About this task -
Apart from the pictures, every part of the records below gets retyped exactly.

======== Materials provided

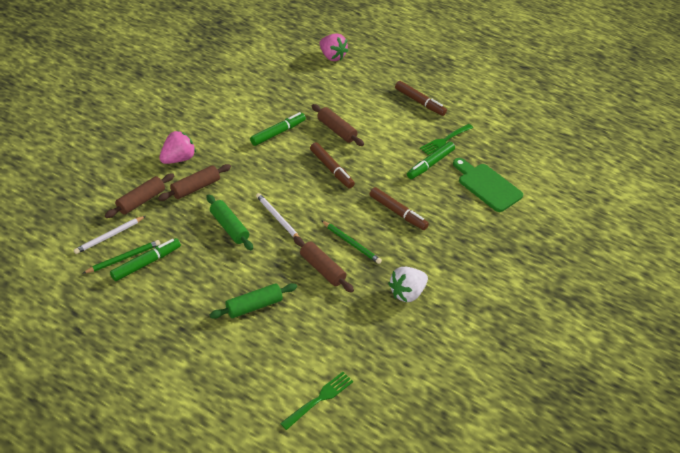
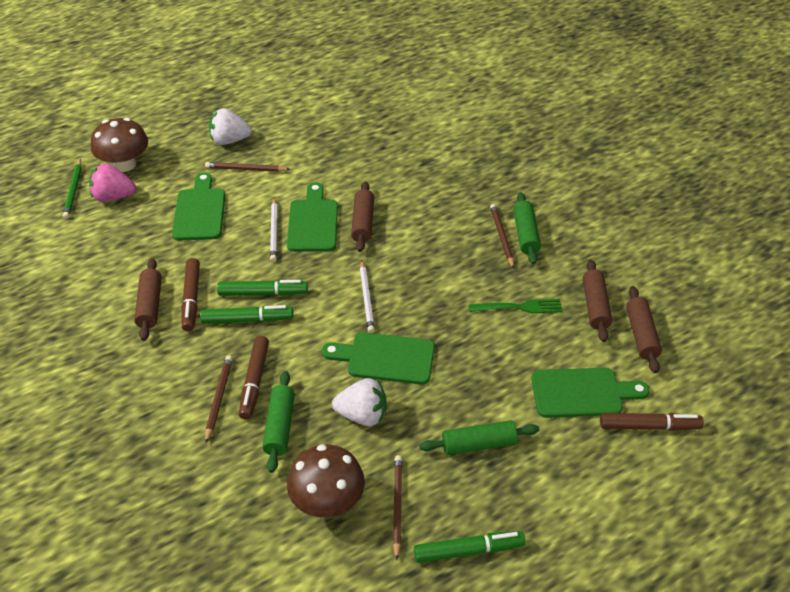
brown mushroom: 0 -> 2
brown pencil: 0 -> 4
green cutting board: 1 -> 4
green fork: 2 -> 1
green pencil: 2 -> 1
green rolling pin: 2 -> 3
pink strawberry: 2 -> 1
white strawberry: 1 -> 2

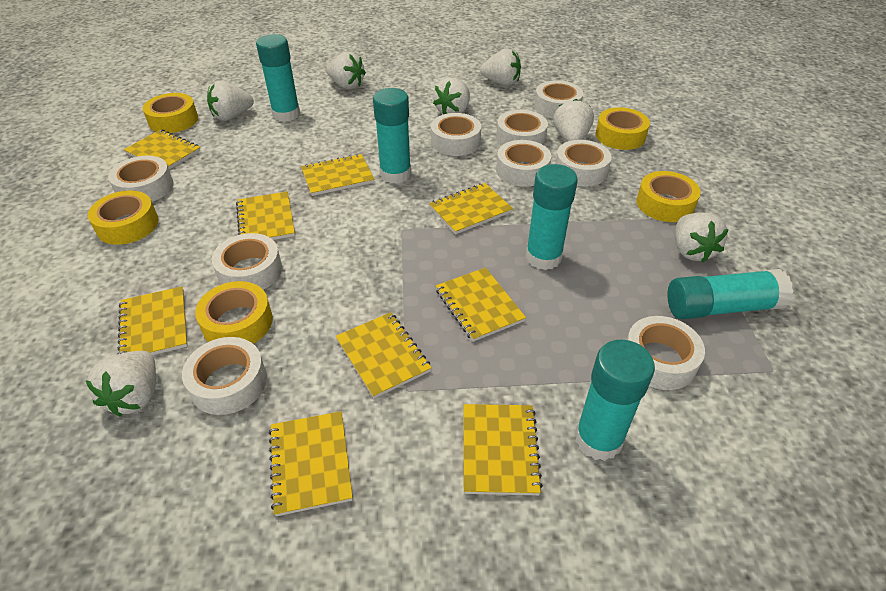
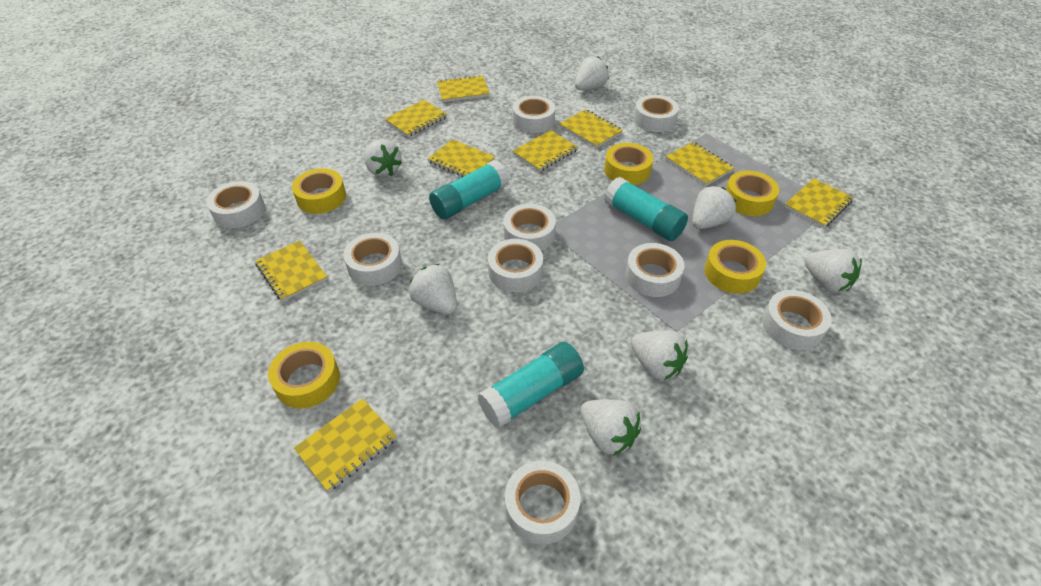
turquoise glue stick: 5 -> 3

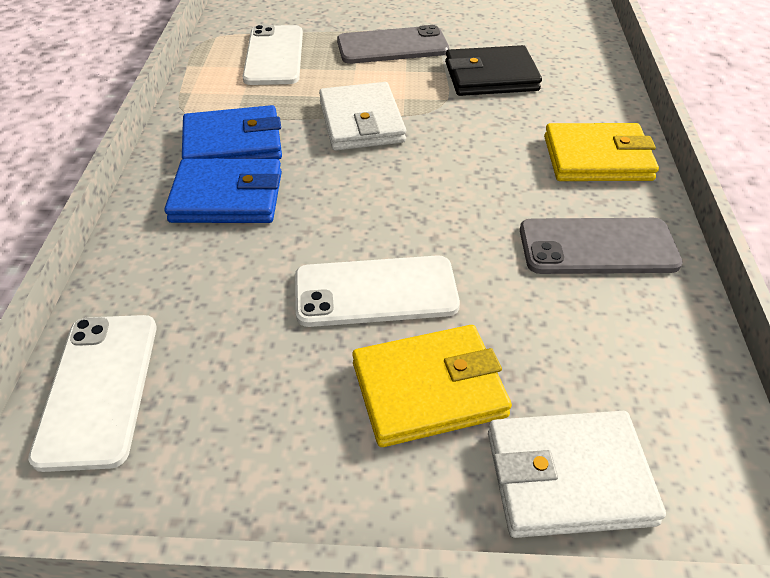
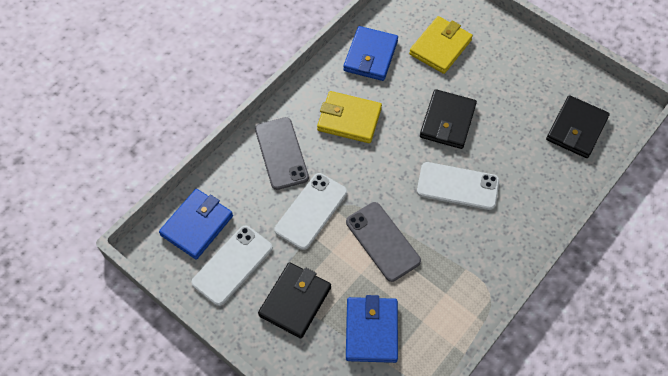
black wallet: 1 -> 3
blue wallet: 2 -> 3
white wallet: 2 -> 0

================

Response area -
brown mushroom: 0 -> 2
brown pencil: 0 -> 4
green cutting board: 1 -> 4
green fork: 2 -> 1
green pencil: 2 -> 1
green rolling pin: 2 -> 3
pink strawberry: 2 -> 1
white strawberry: 1 -> 2

turquoise glue stick: 5 -> 3

black wallet: 1 -> 3
blue wallet: 2 -> 3
white wallet: 2 -> 0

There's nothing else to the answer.